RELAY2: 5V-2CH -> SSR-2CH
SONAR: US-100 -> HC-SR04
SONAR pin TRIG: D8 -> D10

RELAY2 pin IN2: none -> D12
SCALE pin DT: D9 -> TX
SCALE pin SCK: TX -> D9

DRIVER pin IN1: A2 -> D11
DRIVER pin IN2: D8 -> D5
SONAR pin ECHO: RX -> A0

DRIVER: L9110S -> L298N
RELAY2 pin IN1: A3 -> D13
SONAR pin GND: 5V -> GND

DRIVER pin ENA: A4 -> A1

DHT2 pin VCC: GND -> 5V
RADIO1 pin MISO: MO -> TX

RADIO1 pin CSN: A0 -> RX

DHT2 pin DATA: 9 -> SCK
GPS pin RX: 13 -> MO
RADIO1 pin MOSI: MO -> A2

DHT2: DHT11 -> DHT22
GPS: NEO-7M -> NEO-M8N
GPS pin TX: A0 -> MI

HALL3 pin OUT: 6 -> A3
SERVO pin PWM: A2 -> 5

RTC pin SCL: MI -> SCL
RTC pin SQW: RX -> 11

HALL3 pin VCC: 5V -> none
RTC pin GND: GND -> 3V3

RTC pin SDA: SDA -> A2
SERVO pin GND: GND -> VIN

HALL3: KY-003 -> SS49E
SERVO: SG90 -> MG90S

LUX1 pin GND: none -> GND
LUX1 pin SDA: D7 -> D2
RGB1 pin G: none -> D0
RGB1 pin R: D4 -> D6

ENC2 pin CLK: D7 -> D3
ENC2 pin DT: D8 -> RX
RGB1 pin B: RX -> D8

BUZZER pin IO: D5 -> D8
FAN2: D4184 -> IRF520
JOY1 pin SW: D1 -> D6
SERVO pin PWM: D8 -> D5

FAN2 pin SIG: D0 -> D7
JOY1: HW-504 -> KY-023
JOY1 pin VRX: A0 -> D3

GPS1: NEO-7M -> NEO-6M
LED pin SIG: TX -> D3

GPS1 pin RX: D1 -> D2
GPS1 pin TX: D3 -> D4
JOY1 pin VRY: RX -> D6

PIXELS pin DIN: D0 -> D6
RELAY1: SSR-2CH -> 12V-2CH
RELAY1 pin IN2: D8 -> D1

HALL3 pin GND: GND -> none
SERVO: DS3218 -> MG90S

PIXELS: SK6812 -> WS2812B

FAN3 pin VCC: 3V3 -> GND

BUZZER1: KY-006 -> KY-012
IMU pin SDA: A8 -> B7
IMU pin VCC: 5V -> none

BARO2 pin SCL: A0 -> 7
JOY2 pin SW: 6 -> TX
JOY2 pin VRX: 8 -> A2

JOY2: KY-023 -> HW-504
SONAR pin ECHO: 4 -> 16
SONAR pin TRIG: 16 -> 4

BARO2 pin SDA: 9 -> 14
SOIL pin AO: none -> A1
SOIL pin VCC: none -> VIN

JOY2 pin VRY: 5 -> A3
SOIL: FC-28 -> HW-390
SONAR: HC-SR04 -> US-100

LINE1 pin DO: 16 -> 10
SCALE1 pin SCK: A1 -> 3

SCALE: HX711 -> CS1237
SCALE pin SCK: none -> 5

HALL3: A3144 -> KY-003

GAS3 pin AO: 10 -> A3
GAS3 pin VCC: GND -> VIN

* Brief
All of the material must be written out again exactly.

* Output for this exercise
RELAY2: 5V-2CH -> SSR-2CH
SONAR: US-100 -> HC-SR04
SONAR pin TRIG: D8 -> D10

RELAY2 pin IN2: none -> D12
SCALE pin DT: D9 -> TX
SCALE pin SCK: TX -> D9

DRIVER pin IN1: A2 -> D11
DRIVER pin IN2: D8 -> D5
SONAR pin ECHO: RX -> A0

DRIVER: L9110S -> L298N
RELAY2 pin IN1: A3 -> D13
SONAR pin GND: 5V -> GND

DRIVER pin ENA: A4 -> A1

DHT2 pin VCC: GND -> 5V
RADIO1 pin MISO: MO -> TX

RADIO1 pin CSN: A0 -> RX

DHT2 pin DATA: 9 -> SCK
GPS pin RX: 13 -> MO
RADIO1 pin MOSI: MO -> A2

DHT2: DHT11 -> DHT22
GPS: NEO-7M -> NEO-M8N
GPS pin TX: A0 -> MI

HALL3 pin OUT: 6 -> A3
SERVO pin PWM: A2 -> 5

RTC pin SCL: MI -> SCL
RTC pin SQW: RX -> 11

HALL3 pin VCC: 5V -> none
RTC pin GND: GND -> 3V3

RTC pin SDA: SDA -> A2
SERVO pin GND: GND -> VIN

HALL3: KY-003 -> SS49E
SERVO: SG90 -> MG90S

LUX1 pin GND: none -> GND
LUX1 pin SDA: D7 -> D2
RGB1 pin G: none -> D0
RGB1 pin R: D4 -> D6

ENC2 pin CLK: D7 -> D3
ENC2 pin DT: D8 -> RX
RGB1 pin B: RX -> D8

BUZZER pin IO: D5 -> D8
FAN2: D4184 -> IRF520
JOY1 pin SW: D1 -> D6
SERVO pin PWM: D8 -> D5

FAN2 pin SIG: D0 -> D7
JOY1: HW-504 -> KY-023
JOY1 pin VRX: A0 -> D3

GPS1: NEO-7M -> NEO-6M
LED pin SIG: TX -> D3

GPS1 pin RX: D1 -> D2
GPS1 pin TX: D3 -> D4
JOY1 pin VRY: RX -> D6

PIXELS pin DIN: D0 -> D6
RELAY1: SSR-2CH -> 12V-2CH
RELAY1 pin IN2: D8 -> D1

HALL3 pin GND: GND -> none
SERVO: DS3218 -> MG90S

PIXELS: SK6812 -> WS2812B

FAN3 pin VCC: 3V3 -> GND

BUZZER1: KY-006 -> KY-012
IMU pin SDA: A8 -> B7
IMU pin VCC: 5V -> none

BARO2 pin SCL: A0 -> 7
JOY2 pin SW: 6 -> TX
JOY2 pin VRX: 8 -> A2

JOY2: KY-023 -> HW-504
SONAR pin ECHO: 4 -> 16
SONAR pin TRIG: 16 -> 4

BARO2 pin SDA: 9 -> 14
SOIL pin AO: none -> A1
SOIL pin VCC: none -> VIN

JOY2 pin VRY: 5 -> A3
SOIL: FC-28 -> HW-390
SONAR: HC-SR04 -> US-100

LINE1 pin DO: 16 -> 10
SCALE1 pin SCK: A1 -> 3

SCALE: HX711 -> CS1237
SCALE pin SCK: none -> 5

HALL3: A3144 -> KY-003

GAS3 pin AO: 10 -> A3
GAS3 pin VCC: GND -> VIN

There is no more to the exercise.